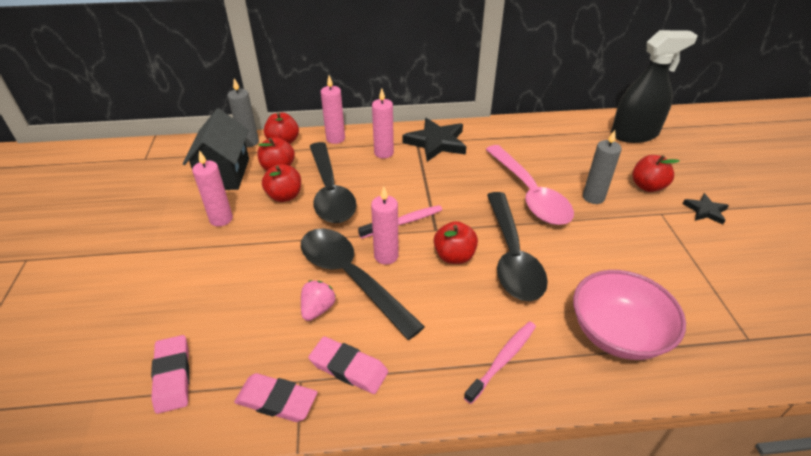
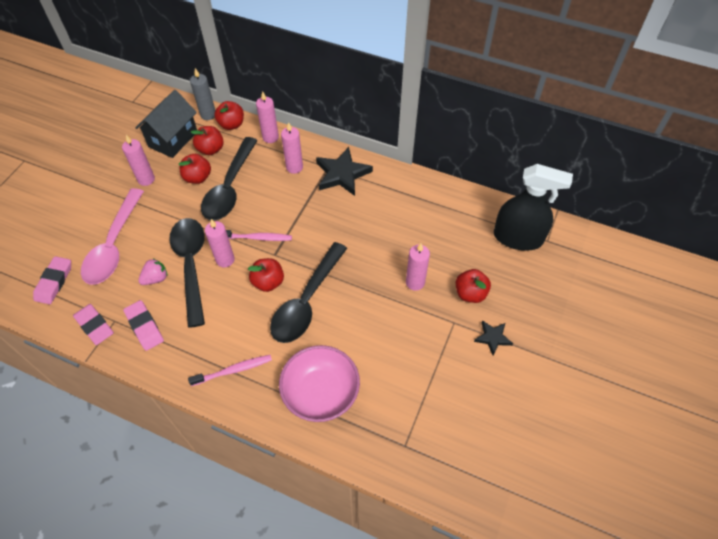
camera: 30 degrees right, 15 degrees up
(529, 194) = (369, 256): pink spoon -> pink spoon (114, 245)
(593, 197) = (415, 282): grey candle -> pink candle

WHAT IS BEING ASKED
Repeat each line above exactly. The pictures stay out.

ANSWER TO THIS PROBLEM
camera: 30 degrees right, 15 degrees up
(529, 194) = (369, 256): pink spoon -> pink spoon (114, 245)
(593, 197) = (415, 282): grey candle -> pink candle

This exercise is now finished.